→ RECORDS:
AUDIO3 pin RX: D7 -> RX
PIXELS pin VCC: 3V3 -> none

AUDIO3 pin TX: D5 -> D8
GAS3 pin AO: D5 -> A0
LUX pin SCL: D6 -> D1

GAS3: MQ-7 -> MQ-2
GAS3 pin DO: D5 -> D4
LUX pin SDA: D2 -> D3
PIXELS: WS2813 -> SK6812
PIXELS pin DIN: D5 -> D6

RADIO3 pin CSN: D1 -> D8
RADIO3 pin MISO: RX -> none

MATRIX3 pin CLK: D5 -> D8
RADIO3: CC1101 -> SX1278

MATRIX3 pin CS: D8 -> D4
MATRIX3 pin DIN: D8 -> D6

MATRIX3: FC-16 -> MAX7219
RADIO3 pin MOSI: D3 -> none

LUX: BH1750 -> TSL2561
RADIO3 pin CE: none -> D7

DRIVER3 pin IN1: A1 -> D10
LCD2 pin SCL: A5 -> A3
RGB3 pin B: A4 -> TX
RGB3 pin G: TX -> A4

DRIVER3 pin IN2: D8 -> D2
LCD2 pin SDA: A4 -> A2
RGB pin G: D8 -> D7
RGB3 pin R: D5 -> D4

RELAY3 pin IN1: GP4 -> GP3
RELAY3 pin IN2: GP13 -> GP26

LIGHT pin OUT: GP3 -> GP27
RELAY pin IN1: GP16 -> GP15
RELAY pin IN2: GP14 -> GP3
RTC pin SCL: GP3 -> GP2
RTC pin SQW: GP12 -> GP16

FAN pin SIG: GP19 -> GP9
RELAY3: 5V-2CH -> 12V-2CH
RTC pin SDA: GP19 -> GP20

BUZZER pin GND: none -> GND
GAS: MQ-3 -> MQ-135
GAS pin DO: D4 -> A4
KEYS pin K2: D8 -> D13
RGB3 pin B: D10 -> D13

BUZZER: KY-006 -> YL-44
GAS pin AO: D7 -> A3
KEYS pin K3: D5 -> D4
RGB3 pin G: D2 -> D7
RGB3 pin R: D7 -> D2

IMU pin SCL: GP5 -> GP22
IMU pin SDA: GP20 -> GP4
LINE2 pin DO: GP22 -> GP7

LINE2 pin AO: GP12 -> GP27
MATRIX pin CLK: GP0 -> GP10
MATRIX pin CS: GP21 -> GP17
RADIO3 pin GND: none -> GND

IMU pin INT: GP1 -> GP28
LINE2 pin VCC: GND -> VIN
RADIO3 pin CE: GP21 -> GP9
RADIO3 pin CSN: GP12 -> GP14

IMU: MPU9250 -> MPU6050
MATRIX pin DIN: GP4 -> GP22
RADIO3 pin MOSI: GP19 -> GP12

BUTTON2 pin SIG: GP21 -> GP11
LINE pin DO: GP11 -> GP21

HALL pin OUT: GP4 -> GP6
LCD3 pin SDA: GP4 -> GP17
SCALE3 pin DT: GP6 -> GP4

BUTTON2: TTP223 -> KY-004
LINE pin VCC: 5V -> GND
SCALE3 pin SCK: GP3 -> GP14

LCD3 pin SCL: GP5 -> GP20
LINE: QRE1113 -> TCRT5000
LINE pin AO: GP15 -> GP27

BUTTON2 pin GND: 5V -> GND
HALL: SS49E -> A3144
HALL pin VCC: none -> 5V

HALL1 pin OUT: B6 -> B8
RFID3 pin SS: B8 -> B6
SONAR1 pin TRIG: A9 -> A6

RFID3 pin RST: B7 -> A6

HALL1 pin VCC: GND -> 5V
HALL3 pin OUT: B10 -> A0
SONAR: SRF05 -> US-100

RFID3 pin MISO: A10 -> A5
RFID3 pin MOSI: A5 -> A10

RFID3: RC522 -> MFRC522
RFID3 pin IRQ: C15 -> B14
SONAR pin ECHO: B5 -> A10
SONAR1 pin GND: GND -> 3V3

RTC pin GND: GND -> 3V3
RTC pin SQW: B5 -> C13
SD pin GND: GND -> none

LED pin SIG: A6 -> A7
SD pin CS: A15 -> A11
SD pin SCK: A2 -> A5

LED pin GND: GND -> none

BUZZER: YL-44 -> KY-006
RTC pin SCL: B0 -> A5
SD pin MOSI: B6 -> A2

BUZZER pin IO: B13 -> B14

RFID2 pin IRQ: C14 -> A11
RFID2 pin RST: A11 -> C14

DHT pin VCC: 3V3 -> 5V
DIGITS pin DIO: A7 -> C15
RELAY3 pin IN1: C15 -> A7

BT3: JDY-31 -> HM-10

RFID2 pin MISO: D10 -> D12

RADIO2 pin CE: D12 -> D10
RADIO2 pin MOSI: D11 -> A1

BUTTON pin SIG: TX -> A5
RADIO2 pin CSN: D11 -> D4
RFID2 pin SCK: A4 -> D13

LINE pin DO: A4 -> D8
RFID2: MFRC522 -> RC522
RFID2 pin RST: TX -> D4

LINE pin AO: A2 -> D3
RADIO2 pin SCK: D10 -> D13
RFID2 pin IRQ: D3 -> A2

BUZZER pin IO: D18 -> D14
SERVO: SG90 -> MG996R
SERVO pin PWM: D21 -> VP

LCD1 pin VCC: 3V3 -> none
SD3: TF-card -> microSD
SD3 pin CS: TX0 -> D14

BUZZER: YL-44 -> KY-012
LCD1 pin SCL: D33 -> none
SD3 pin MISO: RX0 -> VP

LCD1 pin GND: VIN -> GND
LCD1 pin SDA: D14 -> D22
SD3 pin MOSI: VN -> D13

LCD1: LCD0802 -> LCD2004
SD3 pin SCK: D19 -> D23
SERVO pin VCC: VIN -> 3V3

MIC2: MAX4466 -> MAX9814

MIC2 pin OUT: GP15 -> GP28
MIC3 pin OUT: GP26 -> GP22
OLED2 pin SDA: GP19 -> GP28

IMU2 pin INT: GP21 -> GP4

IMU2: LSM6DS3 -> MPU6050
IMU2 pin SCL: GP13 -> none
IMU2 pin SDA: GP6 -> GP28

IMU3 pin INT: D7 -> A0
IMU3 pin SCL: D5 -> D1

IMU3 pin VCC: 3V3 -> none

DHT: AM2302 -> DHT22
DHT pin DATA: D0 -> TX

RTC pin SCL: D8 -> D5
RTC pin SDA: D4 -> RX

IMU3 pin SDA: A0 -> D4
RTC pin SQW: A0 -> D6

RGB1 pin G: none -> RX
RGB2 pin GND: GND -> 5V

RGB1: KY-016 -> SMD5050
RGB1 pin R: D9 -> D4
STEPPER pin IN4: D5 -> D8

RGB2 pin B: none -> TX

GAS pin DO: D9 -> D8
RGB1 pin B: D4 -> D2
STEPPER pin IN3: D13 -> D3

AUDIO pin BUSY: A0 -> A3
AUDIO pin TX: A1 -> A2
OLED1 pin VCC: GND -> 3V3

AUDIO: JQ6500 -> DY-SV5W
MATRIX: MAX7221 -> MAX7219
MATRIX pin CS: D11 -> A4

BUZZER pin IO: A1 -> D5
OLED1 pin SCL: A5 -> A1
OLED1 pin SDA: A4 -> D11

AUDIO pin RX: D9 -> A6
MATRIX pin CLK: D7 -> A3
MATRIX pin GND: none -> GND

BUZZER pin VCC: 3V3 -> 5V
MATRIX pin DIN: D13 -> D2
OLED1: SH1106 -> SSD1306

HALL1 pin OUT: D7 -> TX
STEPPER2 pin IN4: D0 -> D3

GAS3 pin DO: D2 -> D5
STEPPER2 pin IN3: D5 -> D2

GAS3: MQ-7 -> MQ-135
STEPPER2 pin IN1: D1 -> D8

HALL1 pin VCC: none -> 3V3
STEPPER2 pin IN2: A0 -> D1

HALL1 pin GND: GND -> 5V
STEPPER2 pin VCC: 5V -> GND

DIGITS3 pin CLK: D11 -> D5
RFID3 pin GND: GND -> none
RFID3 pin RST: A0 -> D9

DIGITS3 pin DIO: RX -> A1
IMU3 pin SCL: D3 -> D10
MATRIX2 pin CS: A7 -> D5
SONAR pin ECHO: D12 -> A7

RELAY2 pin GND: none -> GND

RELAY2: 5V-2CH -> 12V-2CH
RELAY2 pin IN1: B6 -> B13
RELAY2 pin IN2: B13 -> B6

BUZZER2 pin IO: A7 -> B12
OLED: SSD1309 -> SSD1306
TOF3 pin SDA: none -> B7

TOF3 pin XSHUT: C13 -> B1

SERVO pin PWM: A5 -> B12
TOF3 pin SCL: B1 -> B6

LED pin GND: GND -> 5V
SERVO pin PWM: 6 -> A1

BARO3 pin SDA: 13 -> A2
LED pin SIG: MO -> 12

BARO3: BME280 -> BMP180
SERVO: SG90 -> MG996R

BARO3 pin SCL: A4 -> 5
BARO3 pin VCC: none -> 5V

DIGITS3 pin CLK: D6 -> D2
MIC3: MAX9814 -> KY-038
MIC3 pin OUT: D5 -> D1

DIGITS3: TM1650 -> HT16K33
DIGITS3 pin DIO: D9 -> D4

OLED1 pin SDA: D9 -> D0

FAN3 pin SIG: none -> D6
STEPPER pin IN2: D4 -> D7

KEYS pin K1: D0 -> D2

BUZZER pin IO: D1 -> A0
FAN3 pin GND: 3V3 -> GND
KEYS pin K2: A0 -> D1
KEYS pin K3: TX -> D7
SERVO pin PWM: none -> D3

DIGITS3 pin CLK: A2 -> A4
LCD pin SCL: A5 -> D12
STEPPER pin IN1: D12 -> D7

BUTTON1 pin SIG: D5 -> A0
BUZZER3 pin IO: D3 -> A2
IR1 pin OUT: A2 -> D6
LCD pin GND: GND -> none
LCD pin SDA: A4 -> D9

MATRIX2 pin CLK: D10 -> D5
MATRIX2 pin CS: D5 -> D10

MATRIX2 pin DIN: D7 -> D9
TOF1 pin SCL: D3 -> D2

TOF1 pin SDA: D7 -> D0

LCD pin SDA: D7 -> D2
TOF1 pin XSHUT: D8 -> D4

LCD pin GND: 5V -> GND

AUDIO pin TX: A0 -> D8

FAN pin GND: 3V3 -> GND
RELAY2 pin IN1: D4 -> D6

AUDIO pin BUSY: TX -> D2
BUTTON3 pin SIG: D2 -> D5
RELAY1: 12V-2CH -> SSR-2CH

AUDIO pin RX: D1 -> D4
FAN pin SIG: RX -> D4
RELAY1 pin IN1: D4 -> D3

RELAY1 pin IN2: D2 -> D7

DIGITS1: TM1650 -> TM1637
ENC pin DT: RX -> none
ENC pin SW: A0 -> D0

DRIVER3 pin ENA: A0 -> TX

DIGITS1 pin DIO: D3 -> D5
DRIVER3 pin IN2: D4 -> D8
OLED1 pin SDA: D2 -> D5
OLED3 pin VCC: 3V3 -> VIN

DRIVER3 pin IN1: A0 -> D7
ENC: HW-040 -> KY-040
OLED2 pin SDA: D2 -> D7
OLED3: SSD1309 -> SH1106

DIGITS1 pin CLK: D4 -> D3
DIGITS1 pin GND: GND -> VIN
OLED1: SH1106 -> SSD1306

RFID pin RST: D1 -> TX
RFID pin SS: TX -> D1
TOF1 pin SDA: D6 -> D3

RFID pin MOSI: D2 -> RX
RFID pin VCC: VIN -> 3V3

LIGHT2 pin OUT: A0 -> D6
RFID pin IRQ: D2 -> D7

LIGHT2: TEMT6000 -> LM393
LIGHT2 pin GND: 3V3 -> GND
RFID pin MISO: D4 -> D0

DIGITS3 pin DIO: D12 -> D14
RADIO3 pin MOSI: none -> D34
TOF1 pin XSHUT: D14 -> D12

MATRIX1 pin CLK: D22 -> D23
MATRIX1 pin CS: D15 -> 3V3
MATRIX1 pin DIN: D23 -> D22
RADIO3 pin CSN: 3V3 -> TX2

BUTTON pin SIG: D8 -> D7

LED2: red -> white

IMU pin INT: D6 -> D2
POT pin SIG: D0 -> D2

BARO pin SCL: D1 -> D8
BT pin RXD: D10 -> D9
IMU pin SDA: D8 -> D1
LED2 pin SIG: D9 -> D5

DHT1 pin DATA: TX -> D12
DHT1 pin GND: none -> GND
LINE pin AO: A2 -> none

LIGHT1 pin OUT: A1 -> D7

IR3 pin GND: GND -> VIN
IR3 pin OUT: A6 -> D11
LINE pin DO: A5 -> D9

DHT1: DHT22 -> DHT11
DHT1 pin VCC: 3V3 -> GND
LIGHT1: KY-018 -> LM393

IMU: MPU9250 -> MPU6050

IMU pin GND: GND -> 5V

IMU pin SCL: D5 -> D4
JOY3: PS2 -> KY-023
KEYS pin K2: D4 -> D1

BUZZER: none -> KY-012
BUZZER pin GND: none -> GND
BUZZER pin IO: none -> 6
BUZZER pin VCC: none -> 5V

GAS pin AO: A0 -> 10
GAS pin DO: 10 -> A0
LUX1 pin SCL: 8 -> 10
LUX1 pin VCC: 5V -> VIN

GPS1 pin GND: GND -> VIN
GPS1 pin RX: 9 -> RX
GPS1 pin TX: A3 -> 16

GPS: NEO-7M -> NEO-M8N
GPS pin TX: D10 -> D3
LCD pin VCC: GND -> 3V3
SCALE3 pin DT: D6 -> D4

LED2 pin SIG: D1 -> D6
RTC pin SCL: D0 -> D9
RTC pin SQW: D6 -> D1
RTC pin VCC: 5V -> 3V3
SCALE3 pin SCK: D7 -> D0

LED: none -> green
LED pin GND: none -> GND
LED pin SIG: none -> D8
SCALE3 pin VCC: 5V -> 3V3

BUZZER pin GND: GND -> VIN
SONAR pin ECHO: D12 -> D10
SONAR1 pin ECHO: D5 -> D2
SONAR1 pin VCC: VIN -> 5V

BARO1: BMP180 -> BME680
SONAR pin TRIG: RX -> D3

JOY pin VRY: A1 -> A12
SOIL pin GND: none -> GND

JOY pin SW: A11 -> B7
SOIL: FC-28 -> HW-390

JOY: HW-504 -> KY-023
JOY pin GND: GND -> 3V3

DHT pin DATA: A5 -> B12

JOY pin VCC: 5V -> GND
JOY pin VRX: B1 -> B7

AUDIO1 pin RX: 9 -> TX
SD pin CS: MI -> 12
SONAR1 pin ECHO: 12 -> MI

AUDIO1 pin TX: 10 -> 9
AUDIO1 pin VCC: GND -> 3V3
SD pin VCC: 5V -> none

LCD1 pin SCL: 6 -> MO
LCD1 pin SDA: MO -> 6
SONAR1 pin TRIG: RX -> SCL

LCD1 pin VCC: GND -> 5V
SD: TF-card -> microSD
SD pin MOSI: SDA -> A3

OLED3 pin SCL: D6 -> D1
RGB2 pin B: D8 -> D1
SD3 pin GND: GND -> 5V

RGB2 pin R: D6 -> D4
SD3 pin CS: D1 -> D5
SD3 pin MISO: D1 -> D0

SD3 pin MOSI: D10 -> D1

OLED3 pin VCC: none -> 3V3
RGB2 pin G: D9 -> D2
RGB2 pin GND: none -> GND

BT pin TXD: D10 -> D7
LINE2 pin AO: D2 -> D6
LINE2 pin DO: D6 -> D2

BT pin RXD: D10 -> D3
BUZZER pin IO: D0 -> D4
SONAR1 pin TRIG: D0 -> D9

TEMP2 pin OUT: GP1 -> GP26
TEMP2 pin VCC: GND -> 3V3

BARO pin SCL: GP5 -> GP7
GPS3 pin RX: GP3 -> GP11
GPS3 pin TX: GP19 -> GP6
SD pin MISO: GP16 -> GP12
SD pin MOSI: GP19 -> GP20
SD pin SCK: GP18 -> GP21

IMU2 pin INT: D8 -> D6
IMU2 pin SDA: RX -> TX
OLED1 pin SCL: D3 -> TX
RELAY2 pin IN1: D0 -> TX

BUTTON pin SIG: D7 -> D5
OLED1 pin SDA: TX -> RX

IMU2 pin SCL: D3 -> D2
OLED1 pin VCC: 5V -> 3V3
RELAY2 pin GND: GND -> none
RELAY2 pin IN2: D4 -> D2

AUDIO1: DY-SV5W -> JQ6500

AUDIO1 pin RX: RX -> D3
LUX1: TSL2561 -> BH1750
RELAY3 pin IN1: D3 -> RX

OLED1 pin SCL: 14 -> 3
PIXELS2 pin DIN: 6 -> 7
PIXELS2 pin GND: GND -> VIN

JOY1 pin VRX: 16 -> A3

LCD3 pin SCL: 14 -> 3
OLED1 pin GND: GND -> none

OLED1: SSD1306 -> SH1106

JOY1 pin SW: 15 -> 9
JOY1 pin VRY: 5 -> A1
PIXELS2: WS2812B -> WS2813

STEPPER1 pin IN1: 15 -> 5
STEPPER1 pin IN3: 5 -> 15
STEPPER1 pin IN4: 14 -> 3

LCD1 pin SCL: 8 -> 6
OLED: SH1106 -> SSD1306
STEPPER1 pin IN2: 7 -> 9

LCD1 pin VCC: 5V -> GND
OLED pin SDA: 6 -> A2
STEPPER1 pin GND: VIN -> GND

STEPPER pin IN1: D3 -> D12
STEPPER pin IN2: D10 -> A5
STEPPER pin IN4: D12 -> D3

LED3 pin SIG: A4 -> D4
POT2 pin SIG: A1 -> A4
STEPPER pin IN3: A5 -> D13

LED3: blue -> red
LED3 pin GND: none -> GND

→ EXERCISE: Tally the lines of the listing in which the word "ECHO" occurs, and state the total alone.

→ WRITTEN SOLUTION: 5